Data provided Block Start

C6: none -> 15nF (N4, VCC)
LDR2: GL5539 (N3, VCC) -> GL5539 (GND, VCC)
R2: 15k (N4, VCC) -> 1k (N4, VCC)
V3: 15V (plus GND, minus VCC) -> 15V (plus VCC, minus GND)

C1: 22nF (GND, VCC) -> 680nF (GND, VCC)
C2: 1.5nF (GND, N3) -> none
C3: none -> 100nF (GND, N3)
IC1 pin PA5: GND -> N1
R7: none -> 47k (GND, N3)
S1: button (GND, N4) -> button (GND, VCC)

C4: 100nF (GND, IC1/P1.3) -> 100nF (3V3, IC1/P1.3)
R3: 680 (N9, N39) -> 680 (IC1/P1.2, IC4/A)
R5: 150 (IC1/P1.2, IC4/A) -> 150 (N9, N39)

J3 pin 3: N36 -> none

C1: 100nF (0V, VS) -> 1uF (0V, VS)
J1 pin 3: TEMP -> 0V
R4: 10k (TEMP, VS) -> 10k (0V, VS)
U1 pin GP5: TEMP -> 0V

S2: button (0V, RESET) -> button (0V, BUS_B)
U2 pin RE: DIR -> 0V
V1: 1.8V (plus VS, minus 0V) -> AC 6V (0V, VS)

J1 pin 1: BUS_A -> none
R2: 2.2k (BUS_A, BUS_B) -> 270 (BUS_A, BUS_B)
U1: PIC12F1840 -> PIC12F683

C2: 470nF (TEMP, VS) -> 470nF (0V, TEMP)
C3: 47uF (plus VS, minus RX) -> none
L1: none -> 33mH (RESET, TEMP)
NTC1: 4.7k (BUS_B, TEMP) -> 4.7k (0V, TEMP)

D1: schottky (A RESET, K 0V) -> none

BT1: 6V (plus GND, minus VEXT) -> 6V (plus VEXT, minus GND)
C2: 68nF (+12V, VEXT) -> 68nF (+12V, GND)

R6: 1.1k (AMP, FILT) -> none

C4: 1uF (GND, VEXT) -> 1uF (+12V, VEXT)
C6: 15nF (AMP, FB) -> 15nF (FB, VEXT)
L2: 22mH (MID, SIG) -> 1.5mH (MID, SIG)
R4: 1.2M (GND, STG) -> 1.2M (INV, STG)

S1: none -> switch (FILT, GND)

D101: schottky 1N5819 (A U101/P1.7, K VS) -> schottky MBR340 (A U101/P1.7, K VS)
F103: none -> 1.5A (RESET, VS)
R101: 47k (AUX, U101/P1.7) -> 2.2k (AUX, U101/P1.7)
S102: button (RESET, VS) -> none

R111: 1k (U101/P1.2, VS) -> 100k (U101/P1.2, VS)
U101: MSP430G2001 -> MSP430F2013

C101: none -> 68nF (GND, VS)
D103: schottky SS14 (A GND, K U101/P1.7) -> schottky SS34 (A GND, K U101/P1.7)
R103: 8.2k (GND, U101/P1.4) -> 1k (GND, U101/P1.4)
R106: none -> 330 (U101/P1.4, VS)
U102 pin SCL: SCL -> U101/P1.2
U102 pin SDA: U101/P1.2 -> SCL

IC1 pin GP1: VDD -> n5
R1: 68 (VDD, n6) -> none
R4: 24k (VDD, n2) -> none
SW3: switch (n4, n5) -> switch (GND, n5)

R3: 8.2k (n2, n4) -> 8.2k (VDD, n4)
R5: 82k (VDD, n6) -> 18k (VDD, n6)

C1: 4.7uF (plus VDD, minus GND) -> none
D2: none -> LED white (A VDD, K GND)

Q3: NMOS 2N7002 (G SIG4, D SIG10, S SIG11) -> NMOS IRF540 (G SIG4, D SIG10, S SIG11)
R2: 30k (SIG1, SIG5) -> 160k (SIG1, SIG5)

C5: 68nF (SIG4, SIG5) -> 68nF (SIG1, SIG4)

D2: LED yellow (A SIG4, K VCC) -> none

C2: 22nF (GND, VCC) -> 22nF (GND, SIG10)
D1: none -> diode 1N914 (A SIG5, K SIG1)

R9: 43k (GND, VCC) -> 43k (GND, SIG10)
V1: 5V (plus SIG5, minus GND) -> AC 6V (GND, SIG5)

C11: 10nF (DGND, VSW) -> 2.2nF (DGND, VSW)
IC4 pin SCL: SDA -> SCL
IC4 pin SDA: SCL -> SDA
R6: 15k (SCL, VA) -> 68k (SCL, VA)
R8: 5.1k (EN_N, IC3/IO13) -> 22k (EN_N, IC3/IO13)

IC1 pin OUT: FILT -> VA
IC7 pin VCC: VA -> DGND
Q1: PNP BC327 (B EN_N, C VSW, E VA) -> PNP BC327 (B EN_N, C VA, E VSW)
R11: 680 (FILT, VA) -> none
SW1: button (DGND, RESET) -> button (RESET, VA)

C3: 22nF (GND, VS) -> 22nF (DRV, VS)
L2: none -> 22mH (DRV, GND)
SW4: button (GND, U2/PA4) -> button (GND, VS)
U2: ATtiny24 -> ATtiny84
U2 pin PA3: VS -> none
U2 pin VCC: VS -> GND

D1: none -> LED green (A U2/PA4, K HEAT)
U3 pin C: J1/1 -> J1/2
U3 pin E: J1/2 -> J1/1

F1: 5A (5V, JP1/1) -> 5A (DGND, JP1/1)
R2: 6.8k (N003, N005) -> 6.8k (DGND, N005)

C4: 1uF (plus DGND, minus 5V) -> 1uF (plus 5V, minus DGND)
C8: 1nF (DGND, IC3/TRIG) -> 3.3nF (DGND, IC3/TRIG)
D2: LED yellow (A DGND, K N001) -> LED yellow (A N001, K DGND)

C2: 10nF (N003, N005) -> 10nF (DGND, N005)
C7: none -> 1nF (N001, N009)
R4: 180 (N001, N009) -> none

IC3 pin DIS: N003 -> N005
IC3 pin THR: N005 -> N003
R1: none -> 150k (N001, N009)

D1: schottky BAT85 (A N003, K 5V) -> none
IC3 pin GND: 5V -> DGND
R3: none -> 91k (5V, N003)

Data provided Block End

### Aim of the exercise:
From the entries above, give again exactly the lines running from the line with "C1: 100nF (0V, VS) -> 1uF (0V, VS)" to the line with "R9: 43k (GND, VCC) -> 43k (GND, SIG10)"; include both of those lines.

### Written reply:
C1: 100nF (0V, VS) -> 1uF (0V, VS)
J1 pin 3: TEMP -> 0V
R4: 10k (TEMP, VS) -> 10k (0V, VS)
U1 pin GP5: TEMP -> 0V

S2: button (0V, RESET) -> button (0V, BUS_B)
U2 pin RE: DIR -> 0V
V1: 1.8V (plus VS, minus 0V) -> AC 6V (0V, VS)

J1 pin 1: BUS_A -> none
R2: 2.2k (BUS_A, BUS_B) -> 270 (BUS_A, BUS_B)
U1: PIC12F1840 -> PIC12F683

C2: 470nF (TEMP, VS) -> 470nF (0V, TEMP)
C3: 47uF (plus VS, minus RX) -> none
L1: none -> 33mH (RESET, TEMP)
NTC1: 4.7k (BUS_B, TEMP) -> 4.7k (0V, TEMP)

D1: schottky (A RESET, K 0V) -> none

BT1: 6V (plus GND, minus VEXT) -> 6V (plus VEXT, minus GND)
C2: 68nF (+12V, VEXT) -> 68nF (+12V, GND)

R6: 1.1k (AMP, FILT) -> none

C4: 1uF (GND, VEXT) -> 1uF (+12V, VEXT)
C6: 15nF (AMP, FB) -> 15nF (FB, VEXT)
L2: 22mH (MID, SIG) -> 1.5mH (MID, SIG)
R4: 1.2M (GND, STG) -> 1.2M (INV, STG)

S1: none -> switch (FILT, GND)

D101: schottky 1N5819 (A U101/P1.7, K VS) -> schottky MBR340 (A U101/P1.7, K VS)
F103: none -> 1.5A (RESET, VS)
R101: 47k (AUX, U101/P1.7) -> 2.2k (AUX, U101/P1.7)
S102: button (RESET, VS) -> none

R111: 1k (U101/P1.2, VS) -> 100k (U101/P1.2, VS)
U101: MSP430G2001 -> MSP430F2013

C101: none -> 68nF (GND, VS)
D103: schottky SS14 (A GND, K U101/P1.7) -> schottky SS34 (A GND, K U101/P1.7)
R103: 8.2k (GND, U101/P1.4) -> 1k (GND, U101/P1.4)
R106: none -> 330 (U101/P1.4, VS)
U102 pin SCL: SCL -> U101/P1.2
U102 pin SDA: U101/P1.2 -> SCL

IC1 pin GP1: VDD -> n5
R1: 68 (VDD, n6) -> none
R4: 24k (VDD, n2) -> none
SW3: switch (n4, n5) -> switch (GND, n5)

R3: 8.2k (n2, n4) -> 8.2k (VDD, n4)
R5: 82k (VDD, n6) -> 18k (VDD, n6)

C1: 4.7uF (plus VDD, minus GND) -> none
D2: none -> LED white (A VDD, K GND)

Q3: NMOS 2N7002 (G SIG4, D SIG10, S SIG11) -> NMOS IRF540 (G SIG4, D SIG10, S SIG11)
R2: 30k (SIG1, SIG5) -> 160k (SIG1, SIG5)

C5: 68nF (SIG4, SIG5) -> 68nF (SIG1, SIG4)

D2: LED yellow (A SIG4, K VCC) -> none

C2: 22nF (GND, VCC) -> 22nF (GND, SIG10)
D1: none -> diode 1N914 (A SIG5, K SIG1)

R9: 43k (GND, VCC) -> 43k (GND, SIG10)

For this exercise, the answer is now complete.